Data =
<<<<

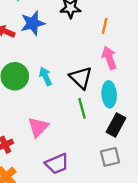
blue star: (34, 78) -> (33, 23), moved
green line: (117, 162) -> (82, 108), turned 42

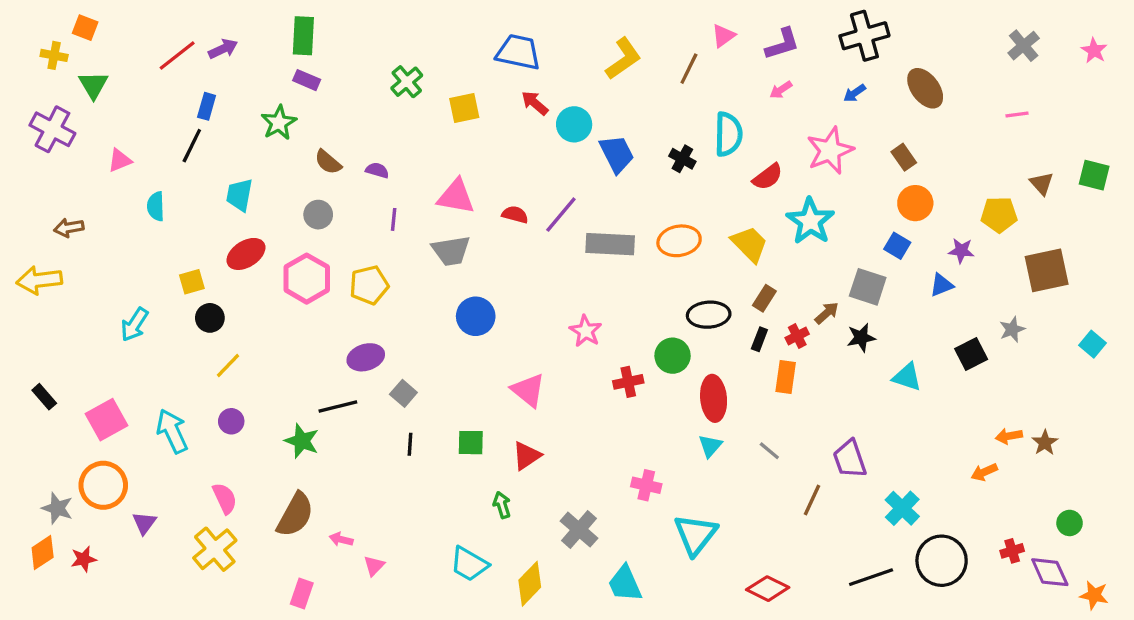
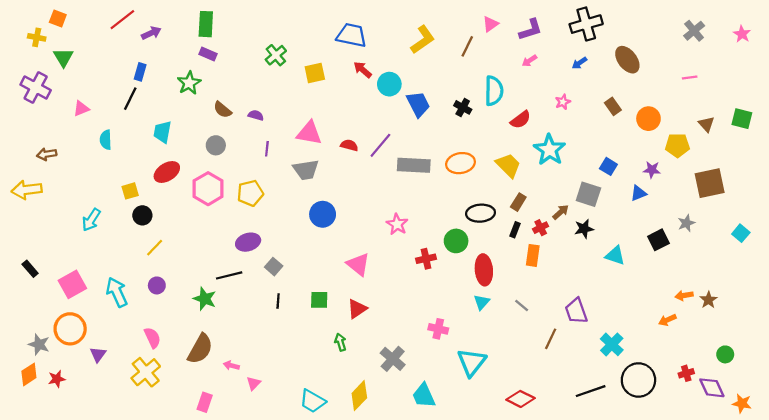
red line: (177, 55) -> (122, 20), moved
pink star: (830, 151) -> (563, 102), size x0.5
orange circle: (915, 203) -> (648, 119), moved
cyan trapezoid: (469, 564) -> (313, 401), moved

>>>>
<<<<

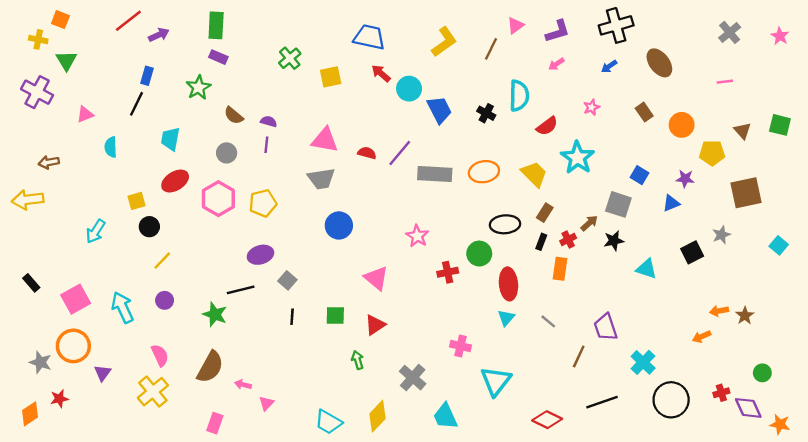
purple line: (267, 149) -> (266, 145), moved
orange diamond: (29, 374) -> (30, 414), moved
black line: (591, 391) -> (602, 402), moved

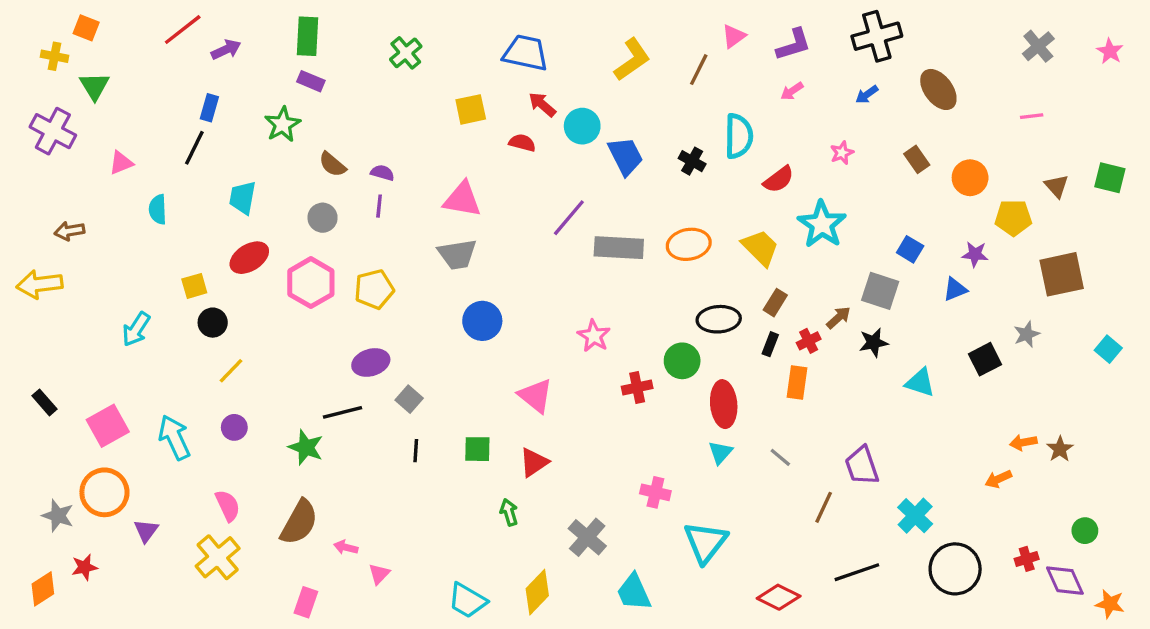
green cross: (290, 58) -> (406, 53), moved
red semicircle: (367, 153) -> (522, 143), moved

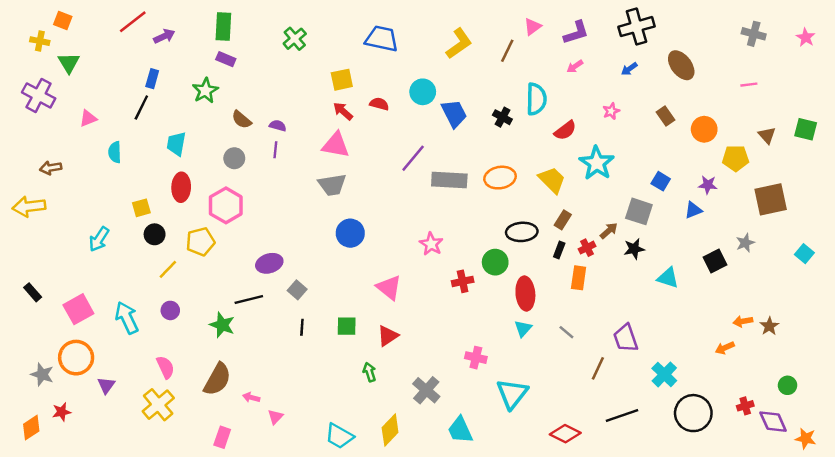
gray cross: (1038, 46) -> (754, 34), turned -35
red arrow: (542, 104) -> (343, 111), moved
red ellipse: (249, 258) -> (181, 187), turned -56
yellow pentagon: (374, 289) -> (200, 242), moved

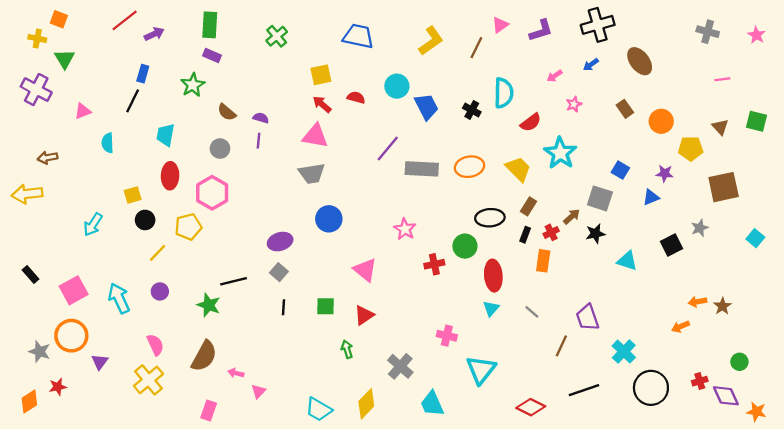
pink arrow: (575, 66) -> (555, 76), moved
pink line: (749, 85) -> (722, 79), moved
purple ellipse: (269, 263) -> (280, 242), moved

>>>>

Assigned task = Although the records above contain pictures, the copy must not; set down exactly the lines from the one with "blue star: (34, 78) -> (33, 23), moved" up to and including the one with "orange circle: (915, 203)".

Your response =
blue star: (34, 78) -> (33, 23), moved
green line: (117, 162) -> (82, 108), turned 42

red line: (177, 55) -> (122, 20), moved
pink star: (830, 151) -> (563, 102), size x0.5
orange circle: (915, 203) -> (648, 119), moved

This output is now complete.